**DATASET CONTENT**:
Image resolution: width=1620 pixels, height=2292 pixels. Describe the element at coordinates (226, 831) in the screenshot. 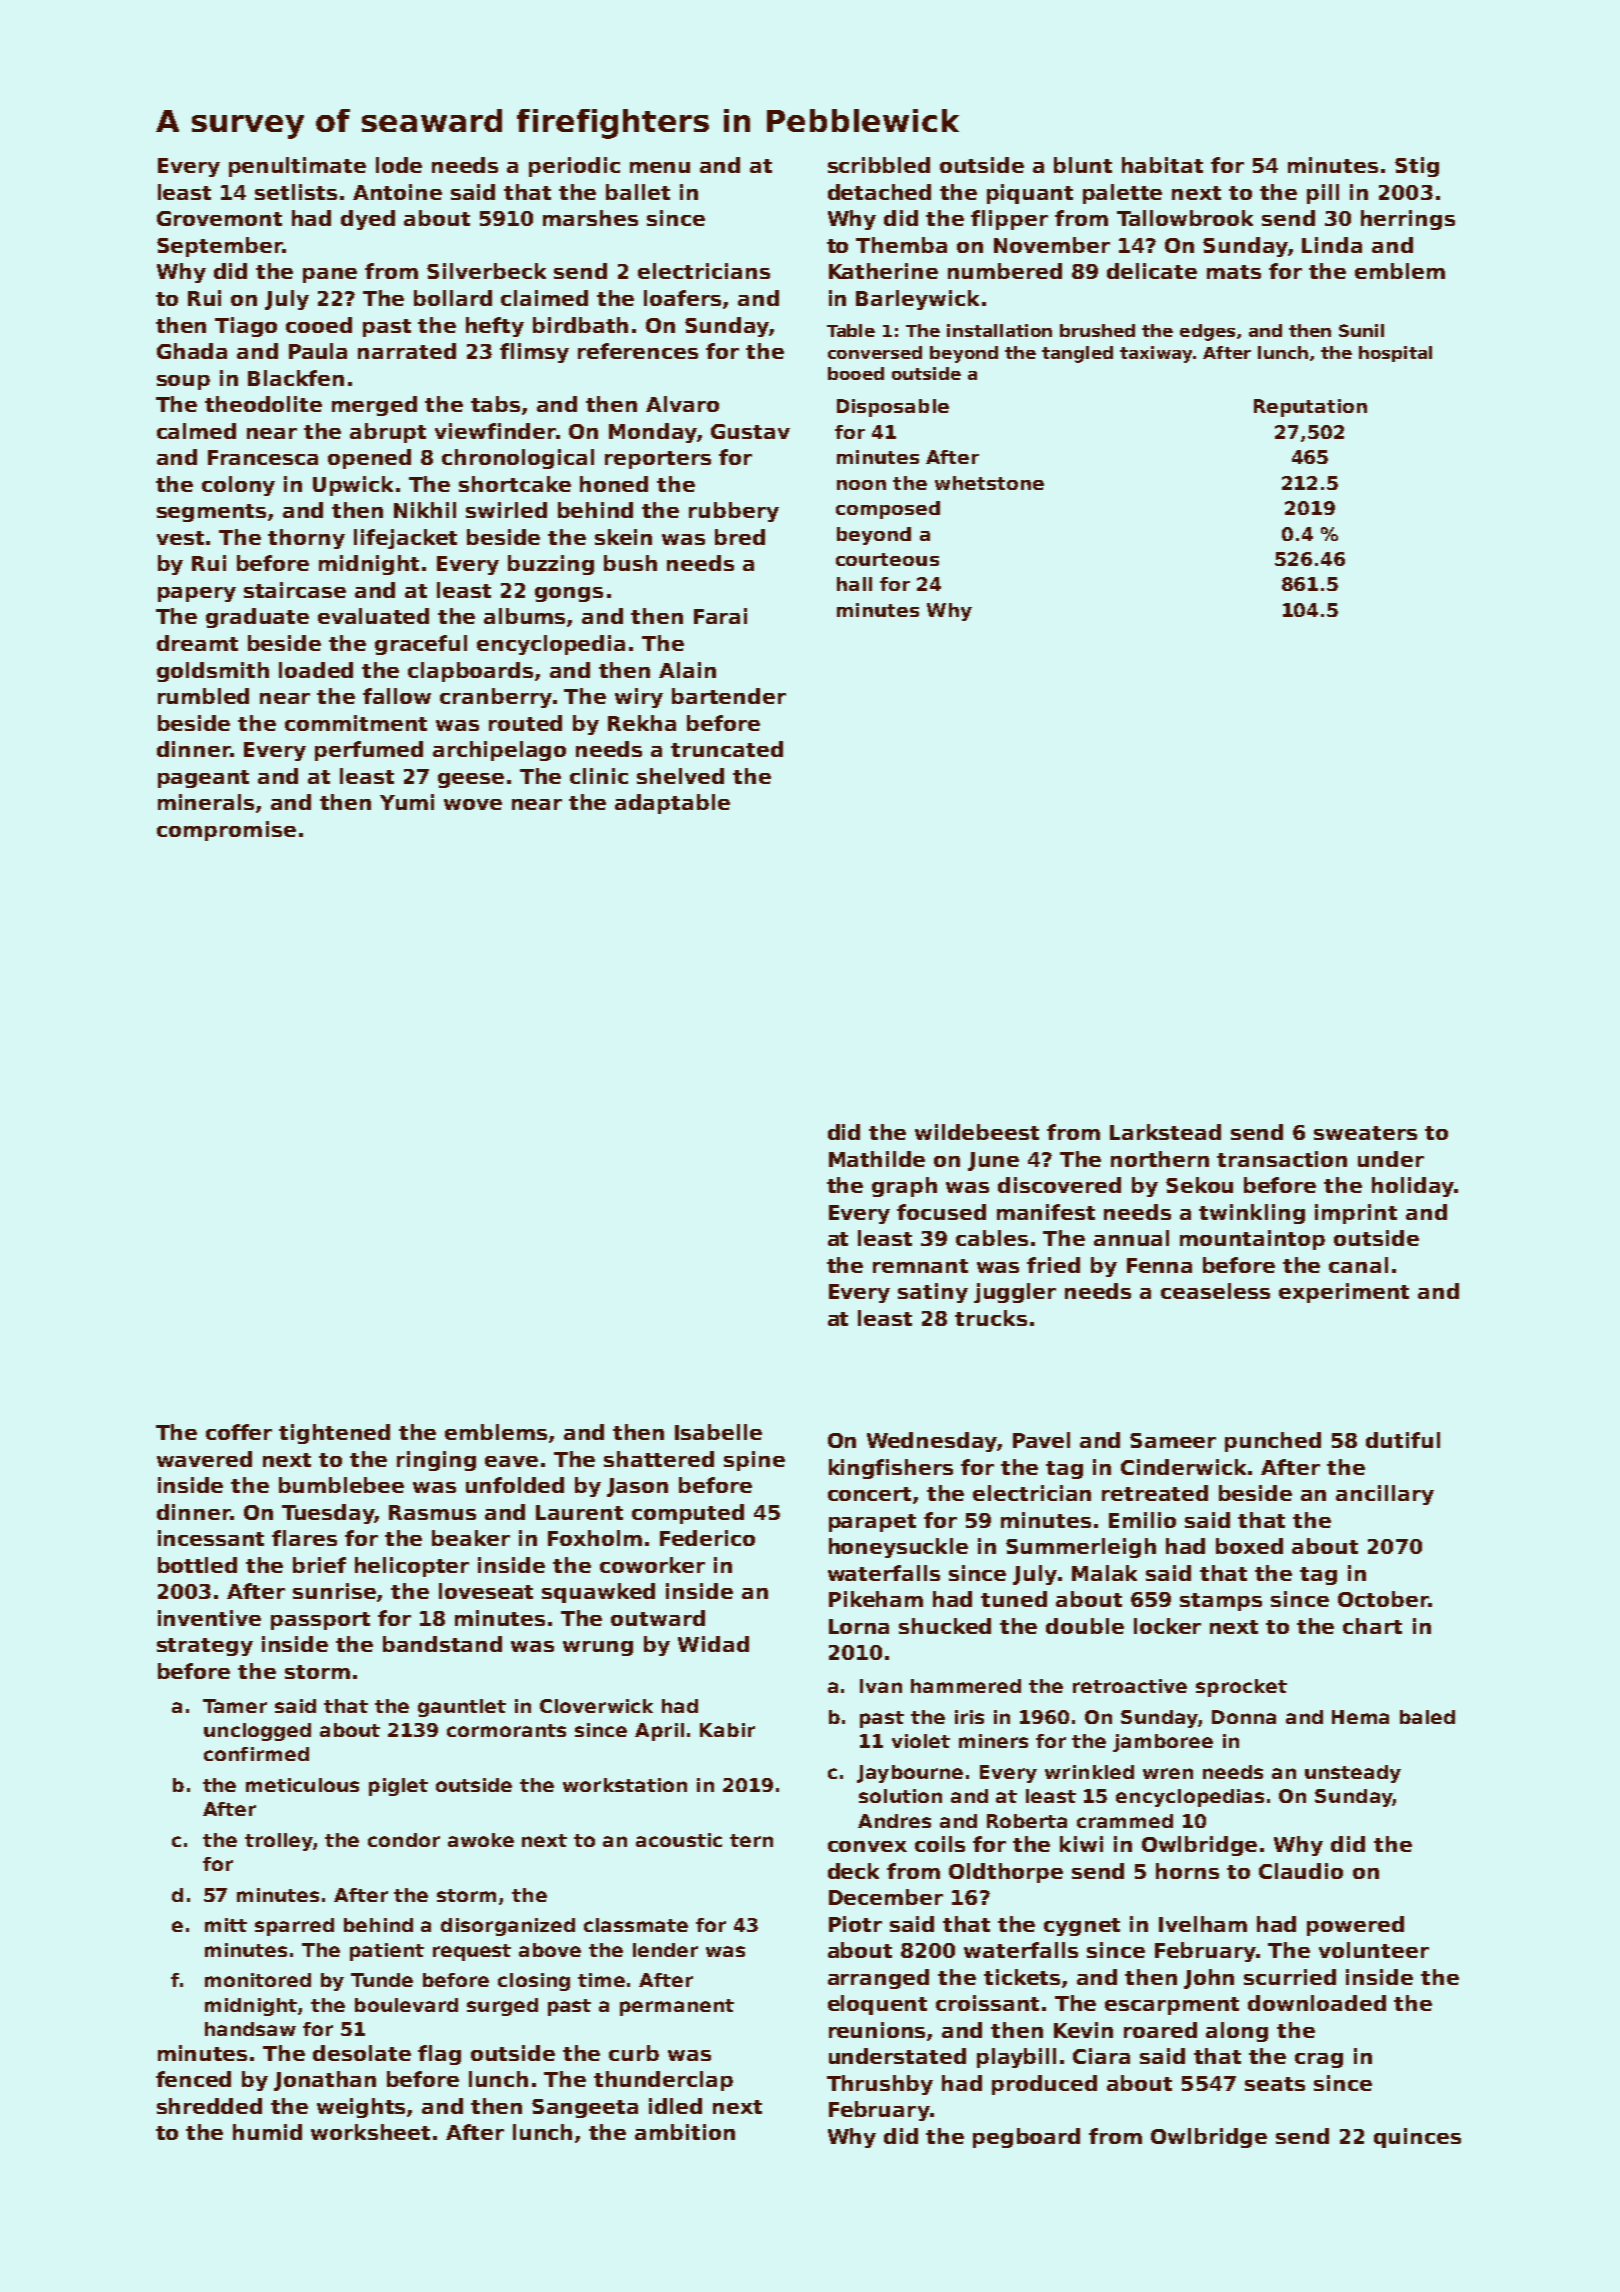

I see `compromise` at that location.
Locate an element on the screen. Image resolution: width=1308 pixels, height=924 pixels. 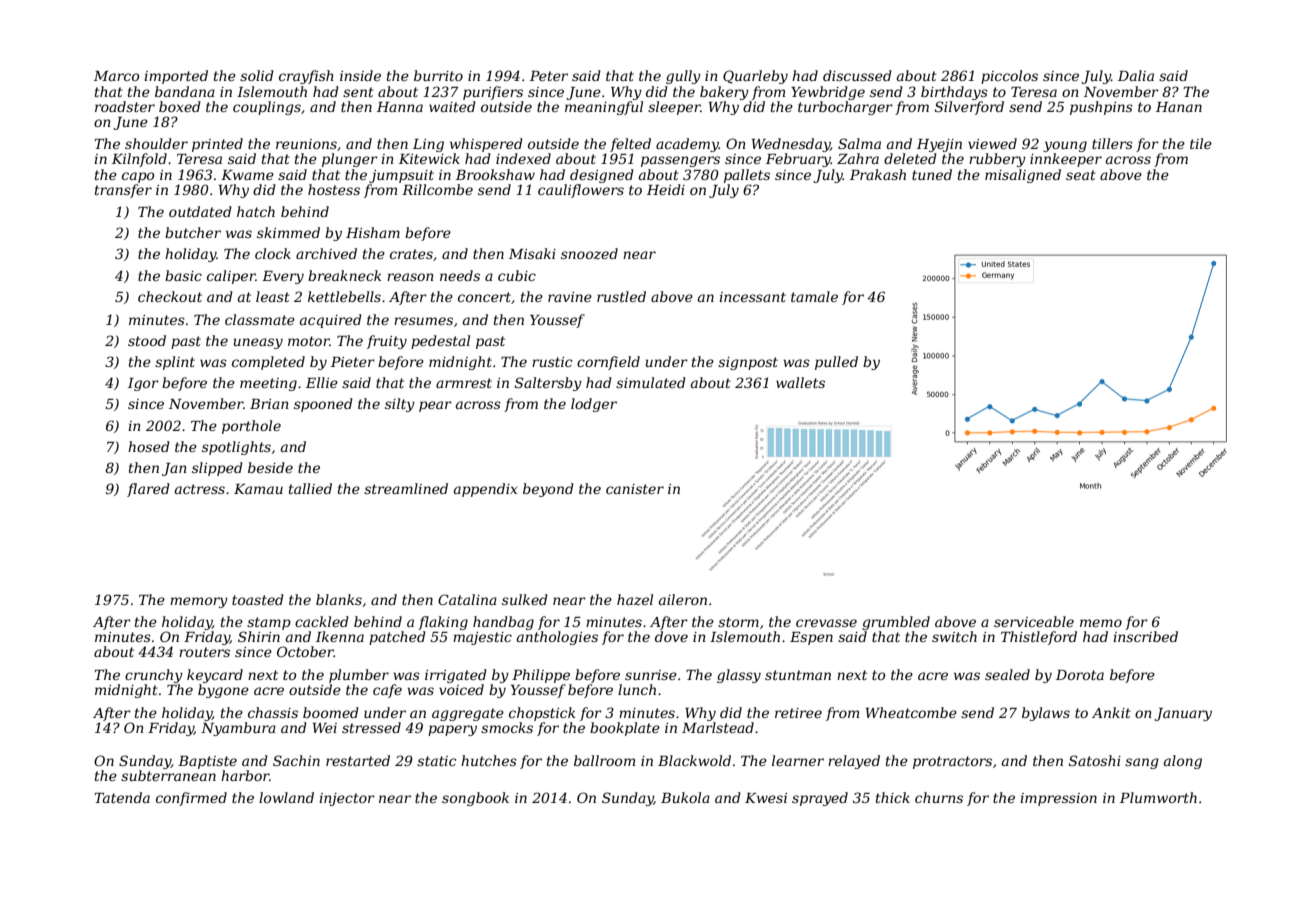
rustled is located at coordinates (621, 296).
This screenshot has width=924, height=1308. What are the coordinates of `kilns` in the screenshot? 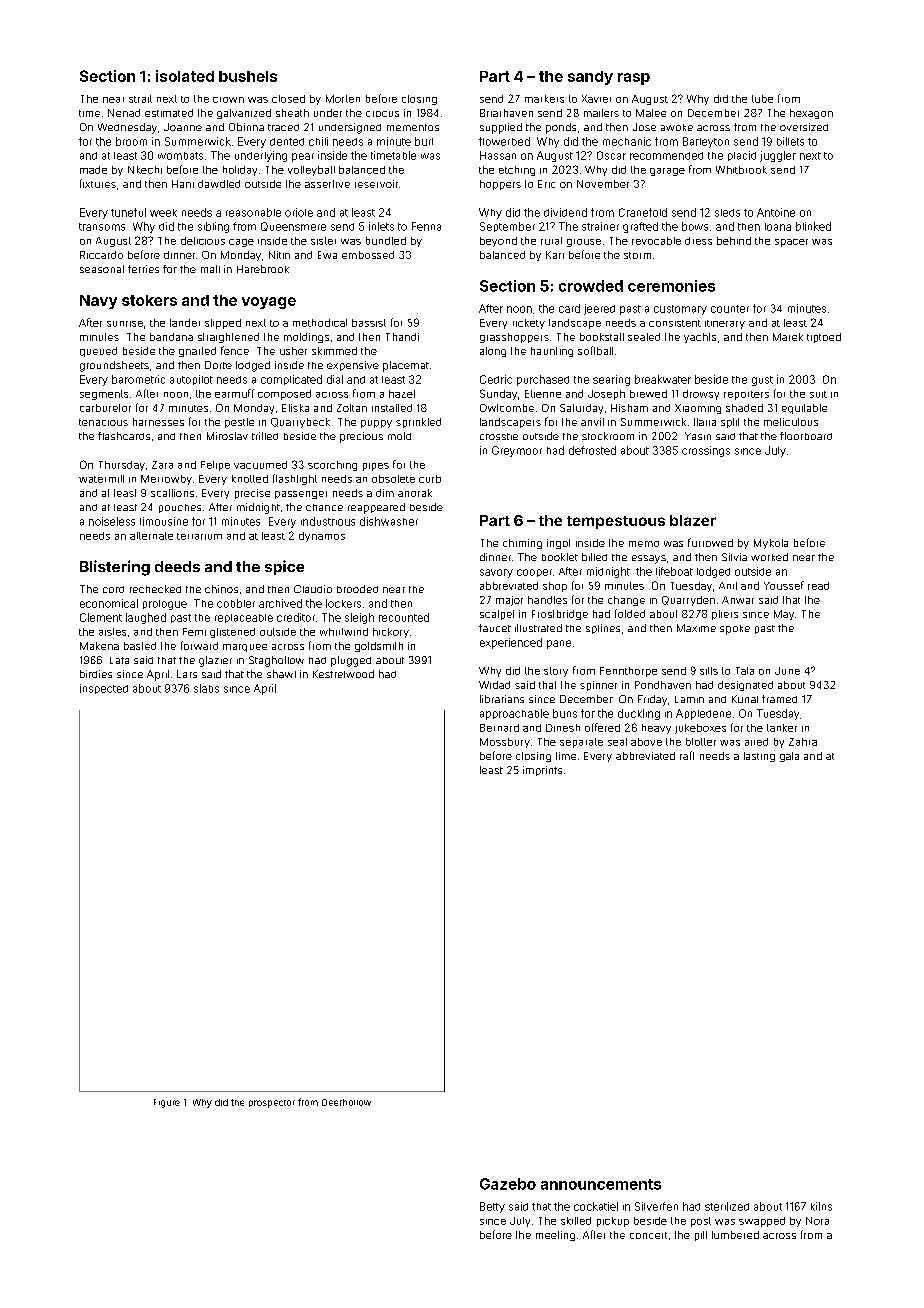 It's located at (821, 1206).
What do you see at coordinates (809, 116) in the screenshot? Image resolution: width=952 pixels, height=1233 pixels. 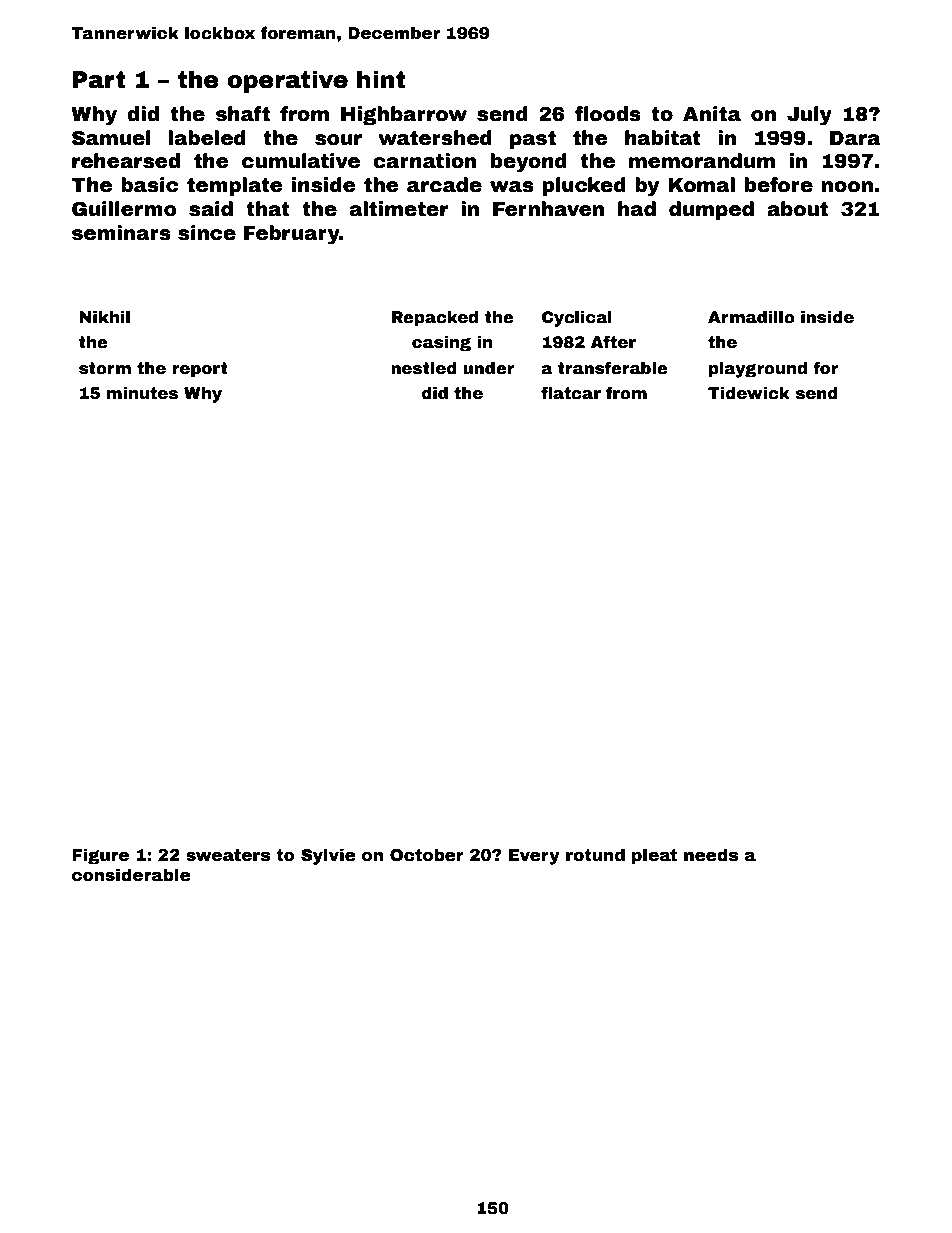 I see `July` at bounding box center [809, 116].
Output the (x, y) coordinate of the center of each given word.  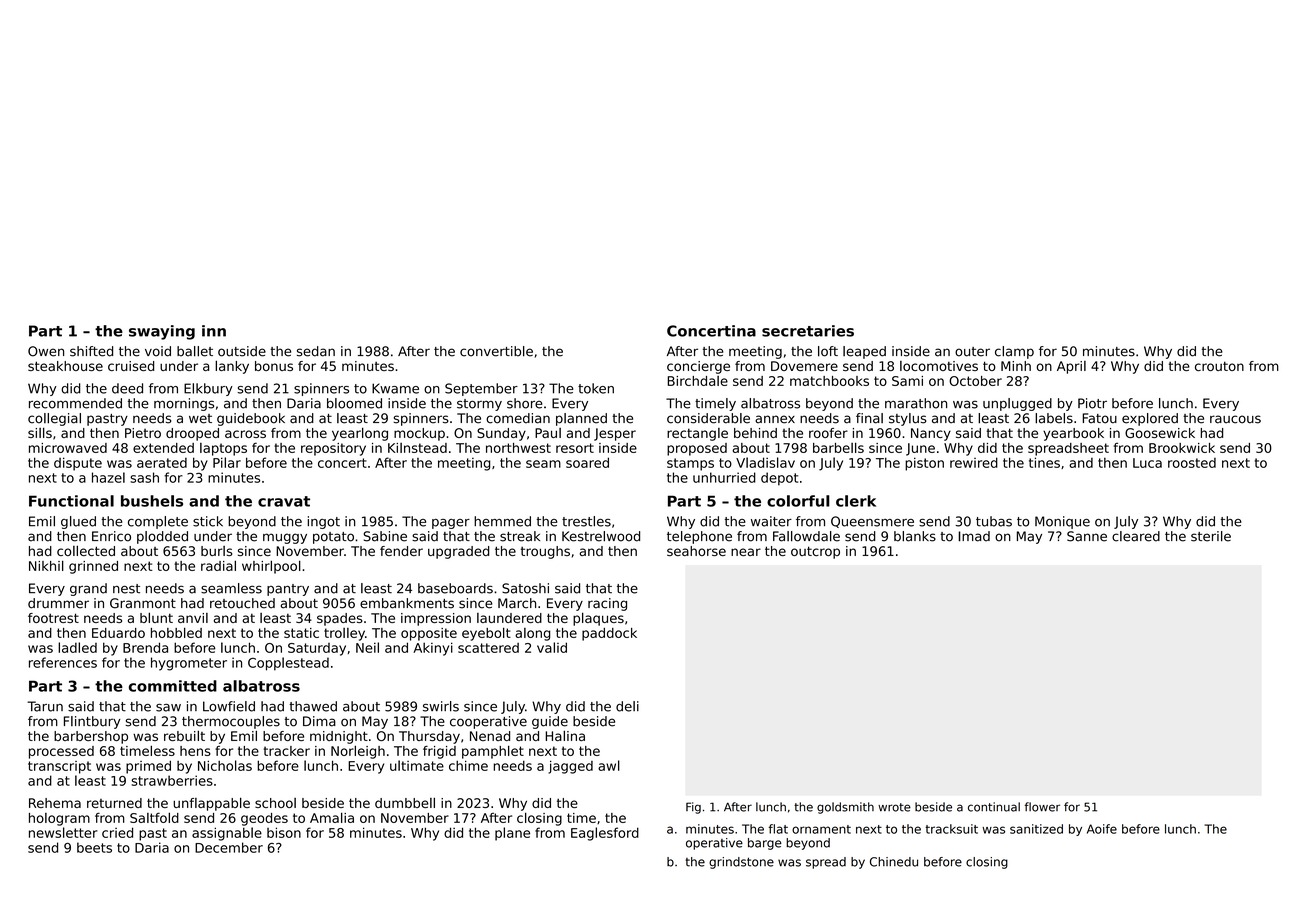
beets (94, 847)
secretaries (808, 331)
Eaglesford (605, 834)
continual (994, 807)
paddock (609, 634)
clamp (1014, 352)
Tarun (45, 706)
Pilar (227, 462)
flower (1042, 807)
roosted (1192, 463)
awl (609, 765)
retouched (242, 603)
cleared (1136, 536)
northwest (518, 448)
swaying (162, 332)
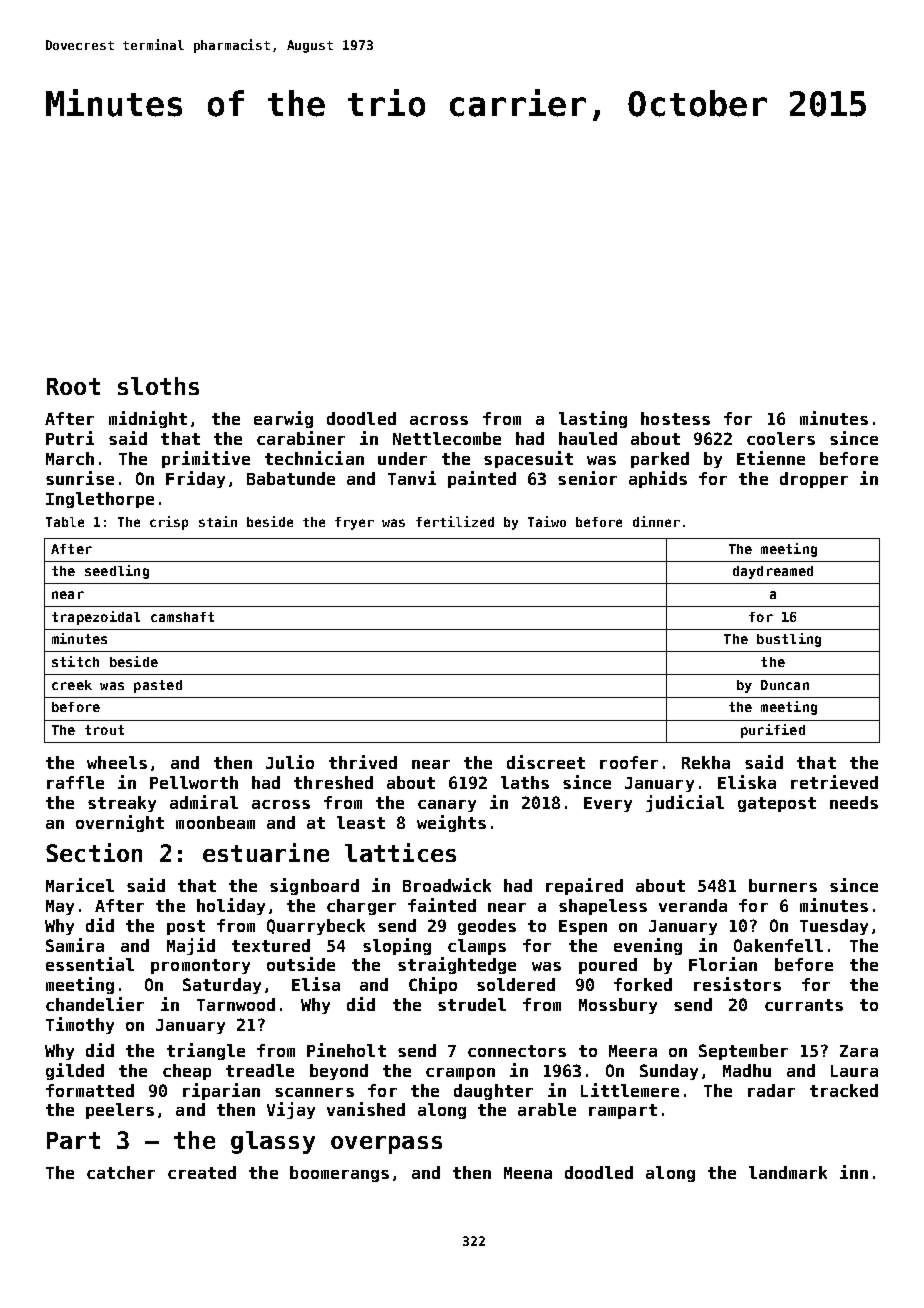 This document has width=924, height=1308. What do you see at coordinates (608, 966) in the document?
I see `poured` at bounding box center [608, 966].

**REQUEST**:
Arrange everything from the line containing "roosted (1192, 463)" down to the end of the records as a numbered list, omitting any blank lines. Leave the pictures out of the answer.

**ANSWER**:
1. roosted (1192, 463)
2. awl (609, 765)
3. retouched (242, 603)
4. cleared (1136, 536)
5. northwest (518, 448)
6. swaying (162, 332)
7.  This document has width=924, height=1308. What do you see at coordinates (608, 966) in the document?
8. I see `poured` at bounding box center [608, 966].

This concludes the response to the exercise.